→ **Records for processing**
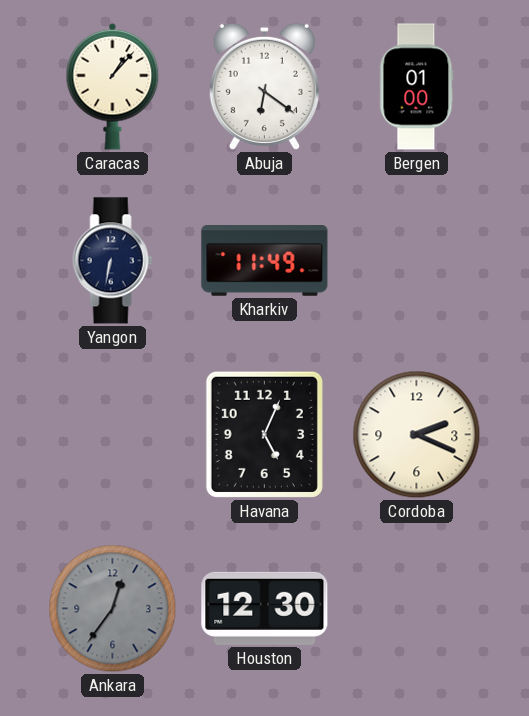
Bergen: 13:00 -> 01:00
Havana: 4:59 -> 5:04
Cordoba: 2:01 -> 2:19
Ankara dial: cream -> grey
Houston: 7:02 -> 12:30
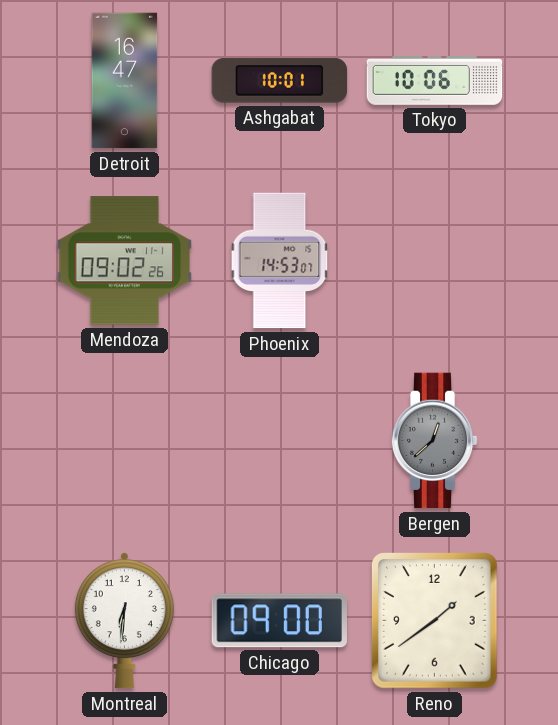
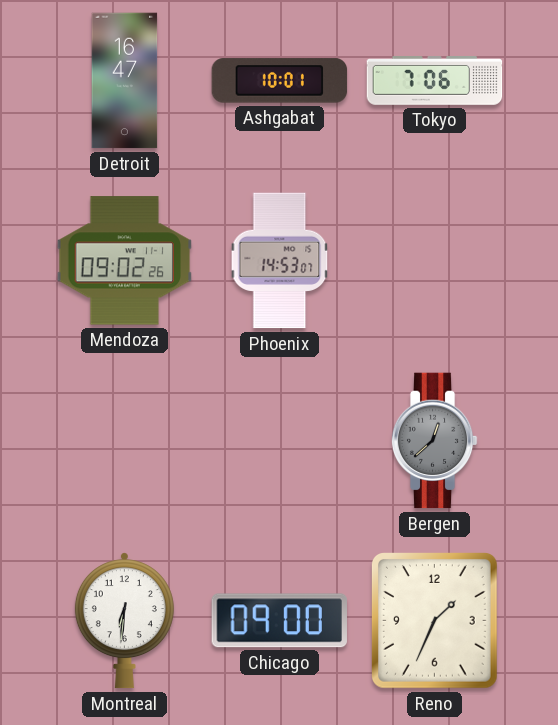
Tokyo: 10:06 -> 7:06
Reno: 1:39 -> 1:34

---

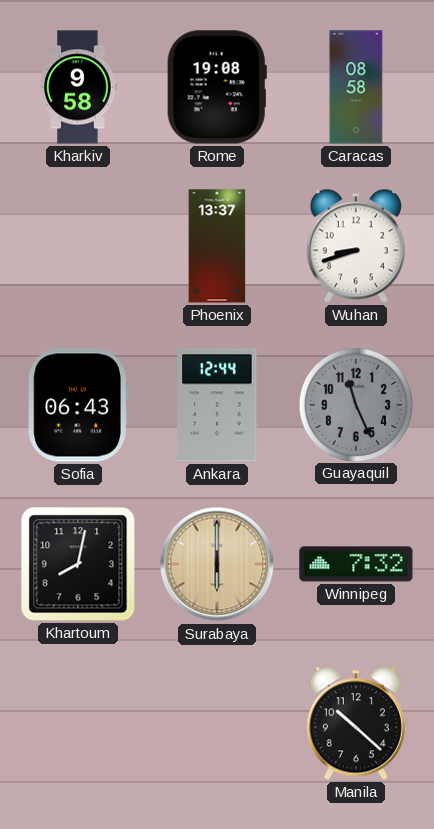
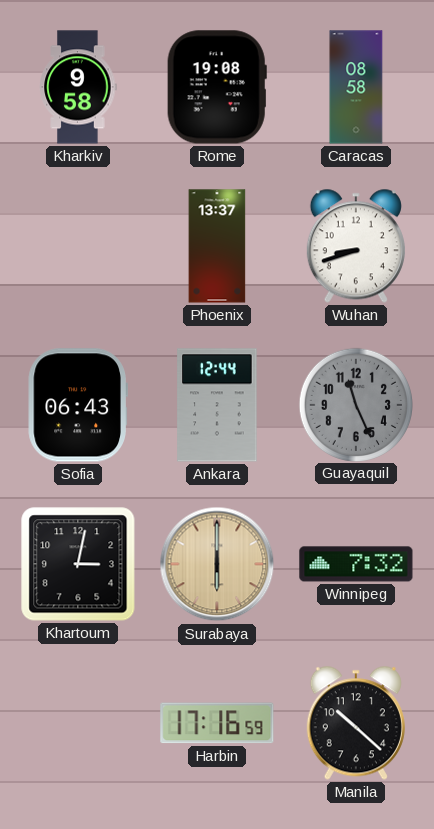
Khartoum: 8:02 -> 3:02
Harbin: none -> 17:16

==

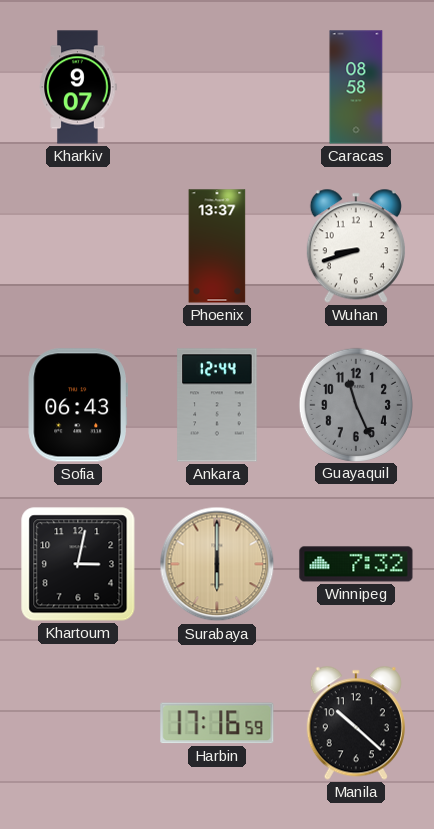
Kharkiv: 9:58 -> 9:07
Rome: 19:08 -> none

→ **What you are asked to do**
Transcribe the items exactly, beginning with the line that contains "Bergen: 13:00 -> 01:00" and continuing through the line that contains "Houston: 7:02 -> 12:30", with both of those lines included.

→ **Result of the exercise**
Bergen: 13:00 -> 01:00
Havana: 4:59 -> 5:04
Cordoba: 2:01 -> 2:19
Ankara dial: cream -> grey
Houston: 7:02 -> 12:30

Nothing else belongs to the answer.